Stored data:
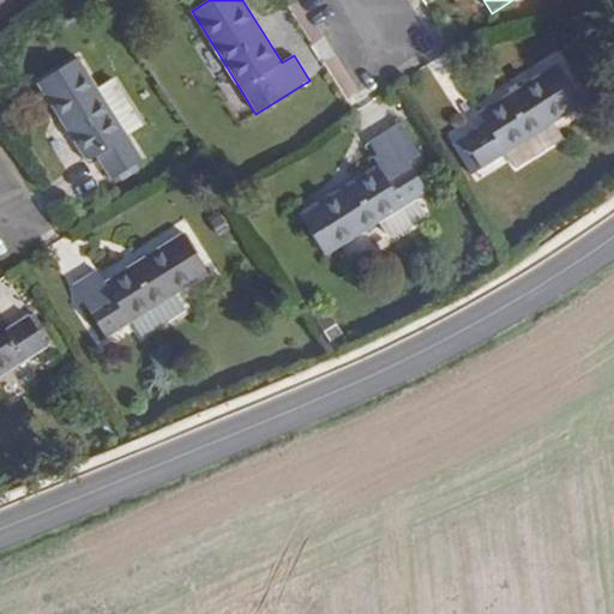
[(80,59),(38,83),(86,163),(98,156),(113,180),(145,160),(80,59)]
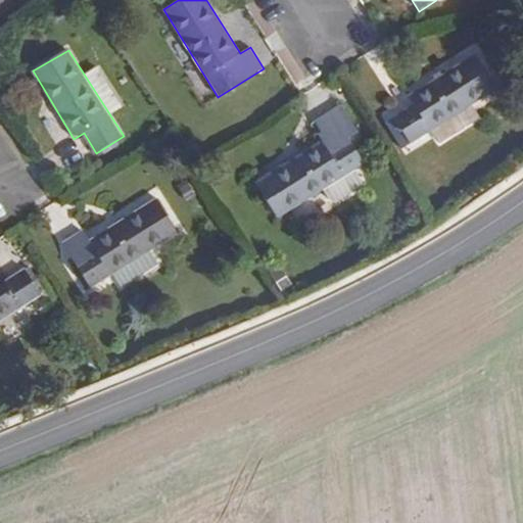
[(477,55),(409,97),(415,105),(395,117),(412,145),(500,90),(477,55)]
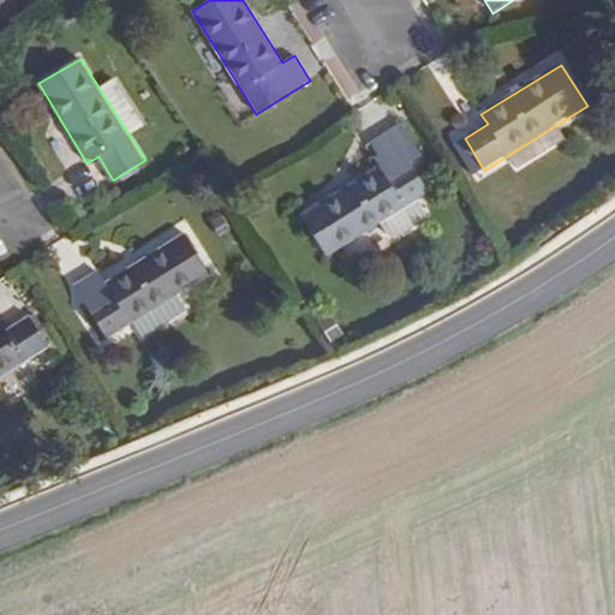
[(376,168),(300,216),(327,258),(381,225),(388,237),(412,222),(404,210),(430,195),(410,161),(383,178),(376,168)]
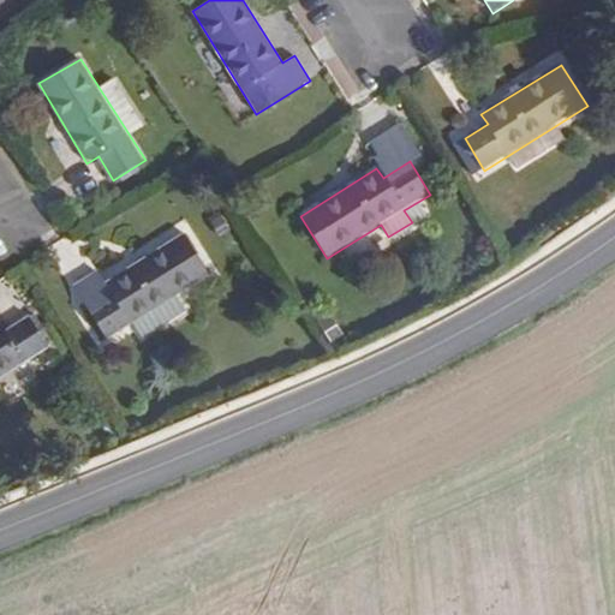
[(230,163),(220,169),(233,190),(243,183),(230,163)]
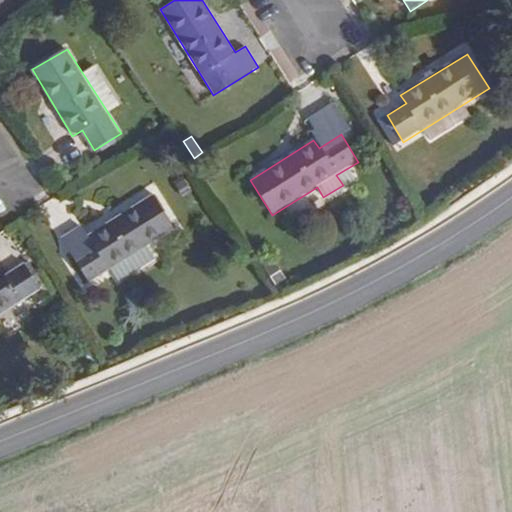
[(153,195),(89,236),(83,228),(63,240),(90,283),(112,268),(148,245),(175,229),(153,195)]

__WORK TASK__:
With the pictures left out, give again exactly the lines from the one with "[(230,163),(220,169),(233,190),(243,183),(230,163)]" through the end of the data, both included.

__EXERCISE RESPONSE__:
[(230,163),(220,169),(233,190),(243,183),(230,163)]
[(153,195),(89,236),(83,228),(63,240),(90,283),(112,268),(148,245),(175,229),(153,195)]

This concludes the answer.